### Available data:
--------------------------------------------------
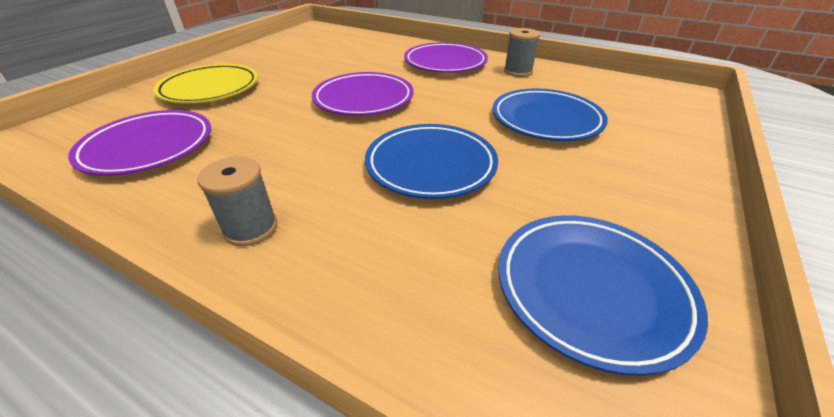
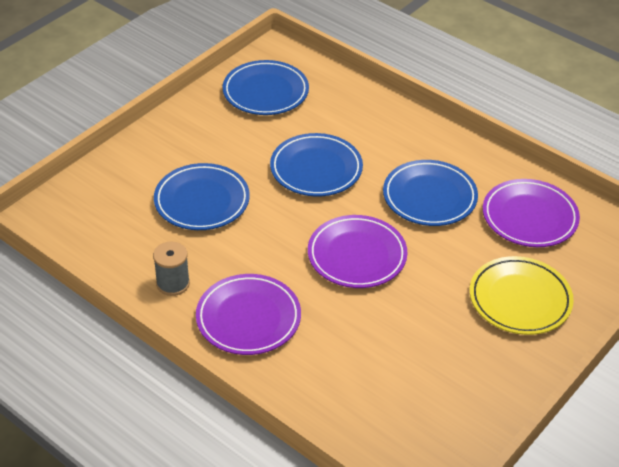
camera: 170 degrees left, 5 degrees up
(251, 228) = (430, 142): grey spool -> none
(274, 153) = (429, 197): none -> blue plate

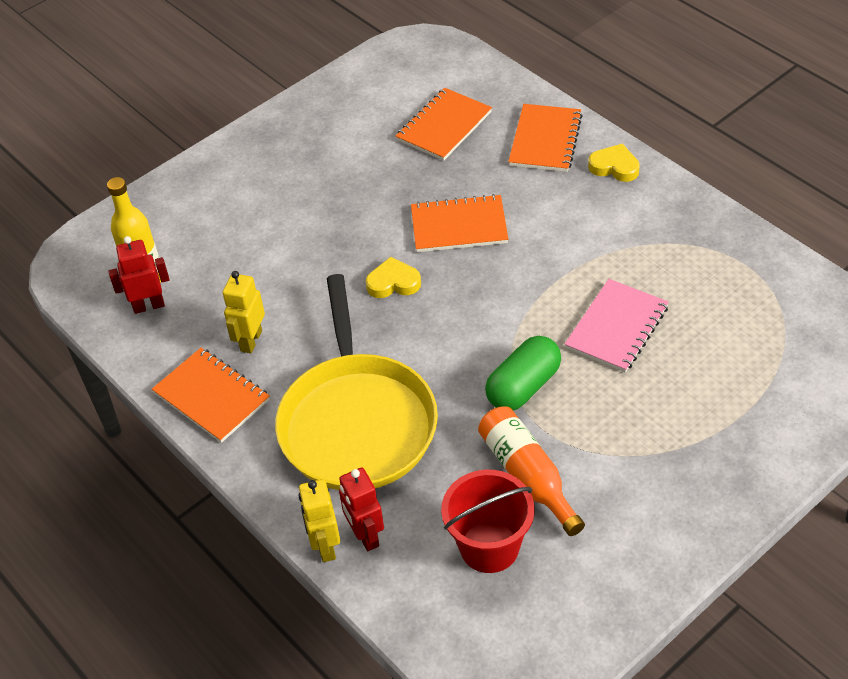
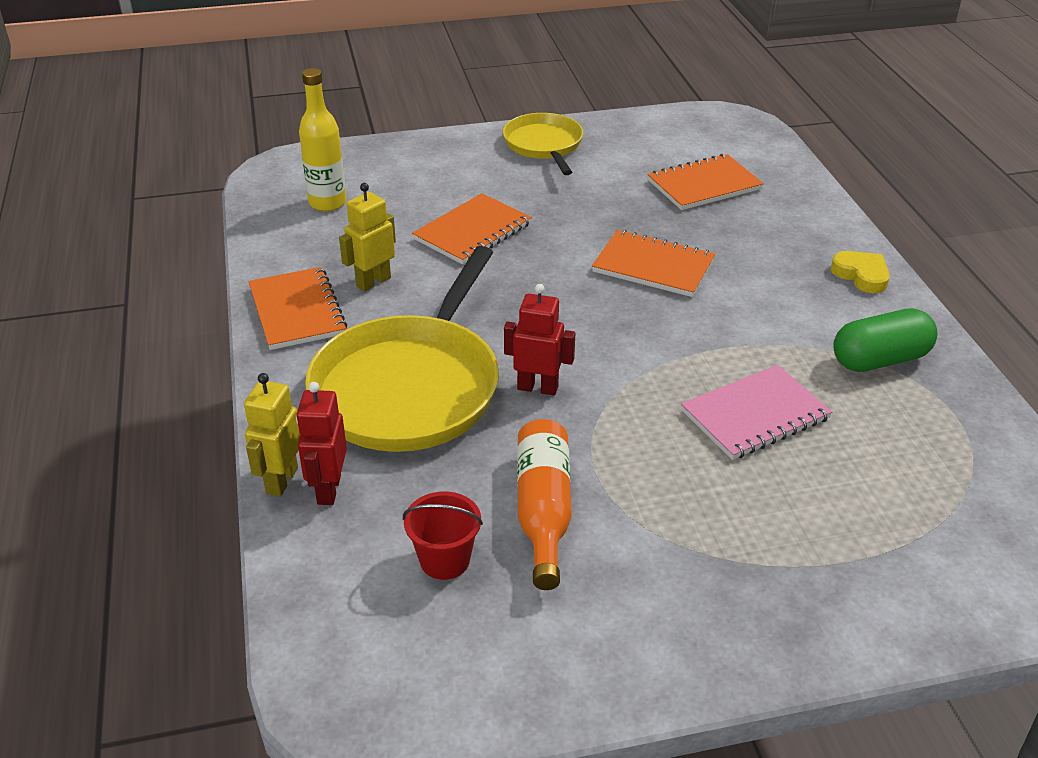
camera: 25 degrees right, 10 degrees down
(148, 306) = (310, 222): red robot -> red robot (538, 388)
(284, 137) = (544, 145): none -> yellow pan
(393, 283) = (548, 287): yellow heart -> none
(489, 547) = (445, 560): red bucket -> red bucket, size x0.65
(523, 386) = (607, 427): green capsule -> green capsule (880, 360)
(545, 140) = (801, 229): orange notebook -> orange notebook (473, 232)

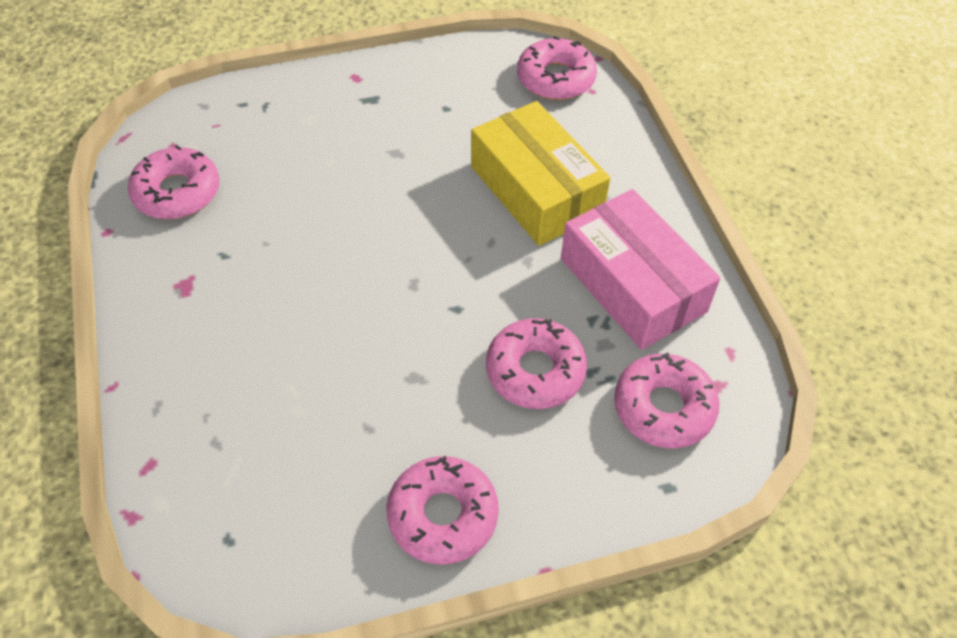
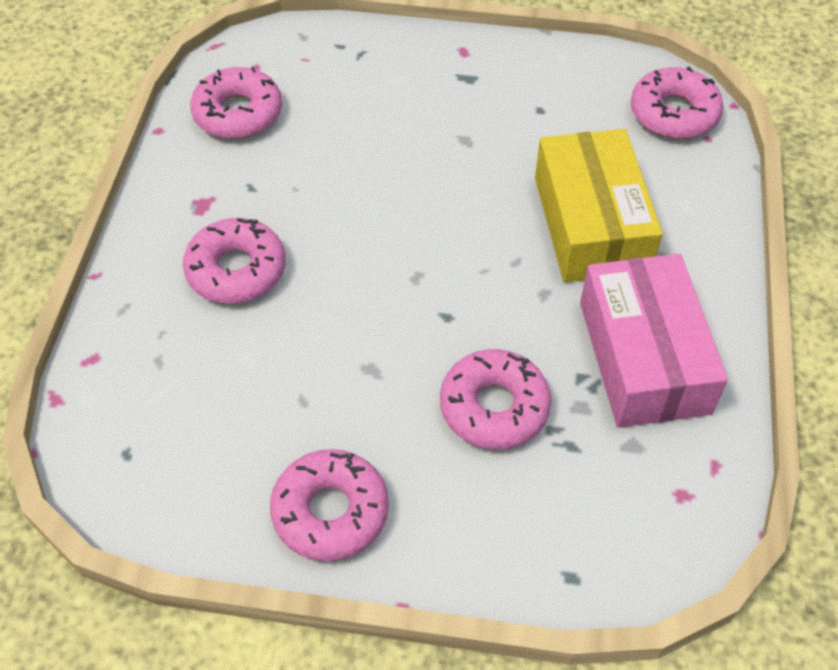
camera: 25 degrees right, 0 degrees up
(663, 408) = (609, 495): pink donut -> pink donut (236, 270)

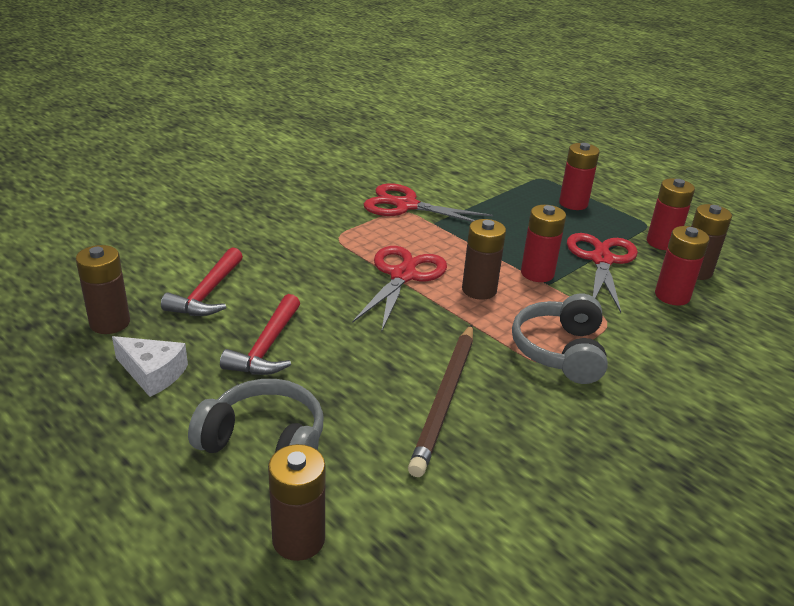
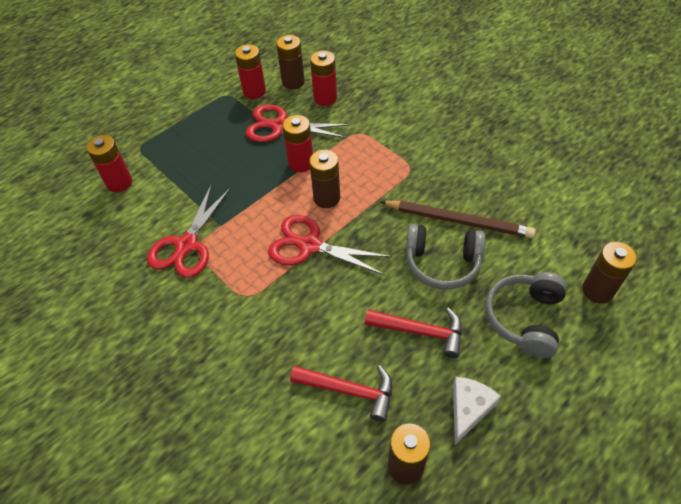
camera: 85 degrees left, 20 degrees up
(560, 351) = (396, 160): grey headphones -> grey headphones (442, 263)
(573, 203) = (190, 132): red battery -> red battery (119, 182)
--------------------------------------------------
### Problem to work on:
Reproduce all of the data exactly; the pictures do not belong in the copy.

### Answer to this task:
camera: 170 degrees left, 5 degrees up
(251, 228) = (430, 142): grey spool -> none
(274, 153) = (429, 197): none -> blue plate

camera: 25 degrees right, 10 degrees down
(148, 306) = (310, 222): red robot -> red robot (538, 388)
(284, 137) = (544, 145): none -> yellow pan
(393, 283) = (548, 287): yellow heart -> none
(489, 547) = (445, 560): red bucket -> red bucket, size x0.65
(523, 386) = (607, 427): green capsule -> green capsule (880, 360)
(545, 140) = (801, 229): orange notebook -> orange notebook (473, 232)

camera: 25 degrees right, 0 degrees up
(663, 408) = (609, 495): pink donut -> pink donut (236, 270)

camera: 85 degrees left, 20 degrees up
(560, 351) = (396, 160): grey headphones -> grey headphones (442, 263)
(573, 203) = (190, 132): red battery -> red battery (119, 182)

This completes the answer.